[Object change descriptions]
● ● ● ●

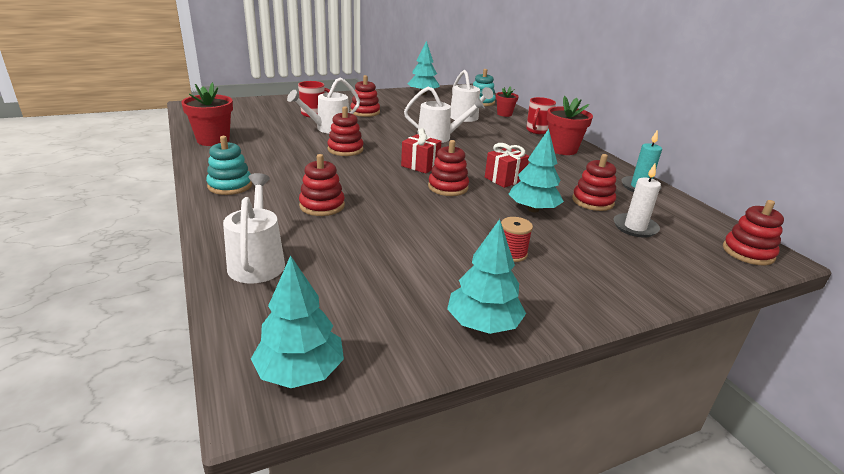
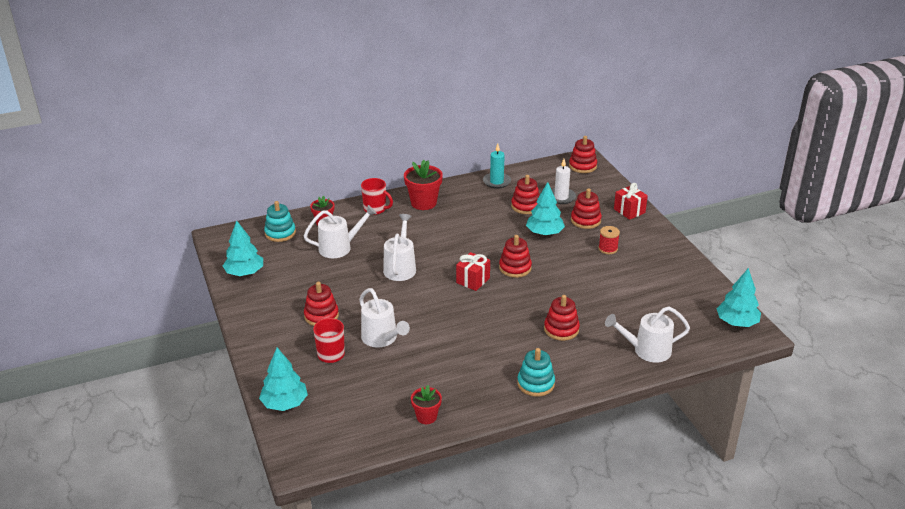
camera: 85 degrees left, 5 degrees up
(213, 140) = (426, 417): red flower pot -> red flower pot, size x0.61
(345, 149) = (441, 324): red stacking toy -> red stacking toy (585, 220)
(483, 324) = (681, 265): turquoise tree -> turquoise tree (285, 403)
(504, 179) = (494, 239): red gift -> red gift (629, 211)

● ● ● ●

- _Required work_:
Return the entries above exactly and in full; do not include images.

- _Completed task_:
camera: 85 degrees left, 5 degrees up
(213, 140) = (426, 417): red flower pot -> red flower pot, size x0.61
(345, 149) = (441, 324): red stacking toy -> red stacking toy (585, 220)
(483, 324) = (681, 265): turquoise tree -> turquoise tree (285, 403)
(504, 179) = (494, 239): red gift -> red gift (629, 211)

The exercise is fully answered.